Each line below should be restated exactly, with nothing dropped.

[Coordinate-based change listings]
^^^^^^^^
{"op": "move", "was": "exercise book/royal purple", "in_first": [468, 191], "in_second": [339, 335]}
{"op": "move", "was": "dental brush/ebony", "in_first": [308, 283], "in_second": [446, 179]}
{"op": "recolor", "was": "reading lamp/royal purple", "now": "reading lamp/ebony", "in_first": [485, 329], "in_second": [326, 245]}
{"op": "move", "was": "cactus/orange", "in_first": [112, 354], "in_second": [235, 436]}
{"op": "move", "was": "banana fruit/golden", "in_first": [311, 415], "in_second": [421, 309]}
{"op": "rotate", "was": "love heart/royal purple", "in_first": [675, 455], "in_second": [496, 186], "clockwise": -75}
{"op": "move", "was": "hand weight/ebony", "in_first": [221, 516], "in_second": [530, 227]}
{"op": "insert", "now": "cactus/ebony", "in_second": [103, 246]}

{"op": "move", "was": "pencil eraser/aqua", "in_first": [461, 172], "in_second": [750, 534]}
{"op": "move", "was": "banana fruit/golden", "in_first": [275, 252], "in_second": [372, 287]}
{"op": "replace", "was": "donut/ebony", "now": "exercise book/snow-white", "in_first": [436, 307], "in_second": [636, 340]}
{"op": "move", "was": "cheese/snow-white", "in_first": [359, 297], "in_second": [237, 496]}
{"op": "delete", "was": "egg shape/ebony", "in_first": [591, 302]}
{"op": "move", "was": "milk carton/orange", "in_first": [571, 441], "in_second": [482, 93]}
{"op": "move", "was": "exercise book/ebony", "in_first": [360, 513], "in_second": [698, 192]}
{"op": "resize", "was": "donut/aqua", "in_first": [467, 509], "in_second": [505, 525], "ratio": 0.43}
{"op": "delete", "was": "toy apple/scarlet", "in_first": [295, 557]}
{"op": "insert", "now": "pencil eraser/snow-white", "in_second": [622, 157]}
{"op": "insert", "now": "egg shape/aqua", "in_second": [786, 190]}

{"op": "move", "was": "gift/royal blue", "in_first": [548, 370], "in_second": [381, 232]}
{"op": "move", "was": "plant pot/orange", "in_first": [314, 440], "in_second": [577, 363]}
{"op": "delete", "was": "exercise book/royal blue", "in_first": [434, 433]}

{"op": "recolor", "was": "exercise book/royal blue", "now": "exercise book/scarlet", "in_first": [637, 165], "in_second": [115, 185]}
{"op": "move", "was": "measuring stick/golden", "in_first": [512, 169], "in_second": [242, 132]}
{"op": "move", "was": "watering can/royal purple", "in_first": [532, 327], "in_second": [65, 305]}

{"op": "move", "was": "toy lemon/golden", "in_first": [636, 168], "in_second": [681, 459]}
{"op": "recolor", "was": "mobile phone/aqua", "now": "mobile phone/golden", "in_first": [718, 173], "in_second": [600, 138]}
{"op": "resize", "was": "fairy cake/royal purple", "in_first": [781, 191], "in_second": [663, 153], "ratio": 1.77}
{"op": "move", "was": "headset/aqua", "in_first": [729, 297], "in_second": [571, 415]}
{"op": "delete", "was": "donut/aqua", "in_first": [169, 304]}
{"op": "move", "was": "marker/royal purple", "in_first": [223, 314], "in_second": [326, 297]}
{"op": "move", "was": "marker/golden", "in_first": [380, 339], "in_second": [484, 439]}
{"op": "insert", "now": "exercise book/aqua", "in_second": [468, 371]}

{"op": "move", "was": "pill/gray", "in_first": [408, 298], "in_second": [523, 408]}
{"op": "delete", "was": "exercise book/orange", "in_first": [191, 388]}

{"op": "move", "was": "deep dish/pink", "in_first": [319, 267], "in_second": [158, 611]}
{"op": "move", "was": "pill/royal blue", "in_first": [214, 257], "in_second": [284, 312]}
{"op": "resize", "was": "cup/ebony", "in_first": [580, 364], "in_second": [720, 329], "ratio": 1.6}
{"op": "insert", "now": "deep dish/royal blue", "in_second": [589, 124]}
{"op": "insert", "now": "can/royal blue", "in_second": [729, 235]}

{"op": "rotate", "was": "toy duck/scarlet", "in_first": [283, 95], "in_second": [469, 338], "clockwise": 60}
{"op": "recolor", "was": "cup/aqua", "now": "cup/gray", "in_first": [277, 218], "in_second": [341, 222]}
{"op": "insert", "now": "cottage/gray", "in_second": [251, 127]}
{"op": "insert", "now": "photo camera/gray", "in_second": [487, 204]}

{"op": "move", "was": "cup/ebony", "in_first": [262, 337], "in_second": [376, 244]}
^^^^^^^^
◆ **Response for this exercise**:
{"op": "move", "was": "exercise book/royal purple", "in_first": [468, 191], "in_second": [339, 335]}
{"op": "move", "was": "dental brush/ebony", "in_first": [308, 283], "in_second": [446, 179]}
{"op": "recolor", "was": "reading lamp/royal purple", "now": "reading lamp/ebony", "in_first": [485, 329], "in_second": [326, 245]}
{"op": "move", "was": "cactus/orange", "in_first": [112, 354], "in_second": [235, 436]}
{"op": "move", "was": "banana fruit/golden", "in_first": [311, 415], "in_second": [421, 309]}
{"op": "rotate", "was": "love heart/royal purple", "in_first": [675, 455], "in_second": [496, 186], "clockwise": -75}
{"op": "move", "was": "hand weight/ebony", "in_first": [221, 516], "in_second": [530, 227]}
{"op": "insert", "now": "cactus/ebony", "in_second": [103, 246]}

{"op": "move", "was": "pencil eraser/aqua", "in_first": [461, 172], "in_second": [750, 534]}
{"op": "move", "was": "banana fruit/golden", "in_first": [275, 252], "in_second": [372, 287]}
{"op": "replace", "was": "donut/ebony", "now": "exercise book/snow-white", "in_first": [436, 307], "in_second": [636, 340]}
{"op": "move", "was": "cheese/snow-white", "in_first": [359, 297], "in_second": [237, 496]}
{"op": "delete", "was": "egg shape/ebony", "in_first": [591, 302]}
{"op": "move", "was": "milk carton/orange", "in_first": [571, 441], "in_second": [482, 93]}
{"op": "move", "was": "exercise book/ebony", "in_first": [360, 513], "in_second": [698, 192]}
{"op": "resize", "was": "donut/aqua", "in_first": [467, 509], "in_second": [505, 525], "ratio": 0.43}
{"op": "delete", "was": "toy apple/scarlet", "in_first": [295, 557]}
{"op": "insert", "now": "pencil eraser/snow-white", "in_second": [622, 157]}
{"op": "insert", "now": "egg shape/aqua", "in_second": [786, 190]}

{"op": "move", "was": "gift/royal blue", "in_first": [548, 370], "in_second": [381, 232]}
{"op": "move", "was": "plant pot/orange", "in_first": [314, 440], "in_second": [577, 363]}
{"op": "delete", "was": "exercise book/royal blue", "in_first": [434, 433]}

{"op": "recolor", "was": "exercise book/royal blue", "now": "exercise book/scarlet", "in_first": [637, 165], "in_second": [115, 185]}
{"op": "move", "was": "measuring stick/golden", "in_first": [512, 169], "in_second": [242, 132]}
{"op": "move", "was": "watering can/royal purple", "in_first": [532, 327], "in_second": [65, 305]}

{"op": "move", "was": "toy lemon/golden", "in_first": [636, 168], "in_second": [681, 459]}
{"op": "recolor", "was": "mobile phone/aqua", "now": "mobile phone/golden", "in_first": [718, 173], "in_second": [600, 138]}
{"op": "resize", "was": "fairy cake/royal purple", "in_first": [781, 191], "in_second": [663, 153], "ratio": 1.77}
{"op": "move", "was": "headset/aqua", "in_first": [729, 297], "in_second": [571, 415]}
{"op": "delete", "was": "donut/aqua", "in_first": [169, 304]}
{"op": "move", "was": "marker/royal purple", "in_first": [223, 314], "in_second": [326, 297]}
{"op": "move", "was": "marker/golden", "in_first": [380, 339], "in_second": [484, 439]}
{"op": "insert", "now": "exercise book/aqua", "in_second": [468, 371]}

{"op": "move", "was": "pill/gray", "in_first": [408, 298], "in_second": [523, 408]}
{"op": "delete", "was": "exercise book/orange", "in_first": [191, 388]}

{"op": "move", "was": "deep dish/pink", "in_first": [319, 267], "in_second": [158, 611]}
{"op": "move", "was": "pill/royal blue", "in_first": [214, 257], "in_second": [284, 312]}
{"op": "resize", "was": "cup/ebony", "in_first": [580, 364], "in_second": [720, 329], "ratio": 1.6}
{"op": "insert", "now": "deep dish/royal blue", "in_second": [589, 124]}
{"op": "insert", "now": "can/royal blue", "in_second": [729, 235]}

{"op": "rotate", "was": "toy duck/scarlet", "in_first": [283, 95], "in_second": [469, 338], "clockwise": 60}
{"op": "recolor", "was": "cup/aqua", "now": "cup/gray", "in_first": [277, 218], "in_second": [341, 222]}
{"op": "insert", "now": "cottage/gray", "in_second": [251, 127]}
{"op": "insert", "now": "photo camera/gray", "in_second": [487, 204]}

{"op": "move", "was": "cup/ebony", "in_first": [262, 337], "in_second": [376, 244]}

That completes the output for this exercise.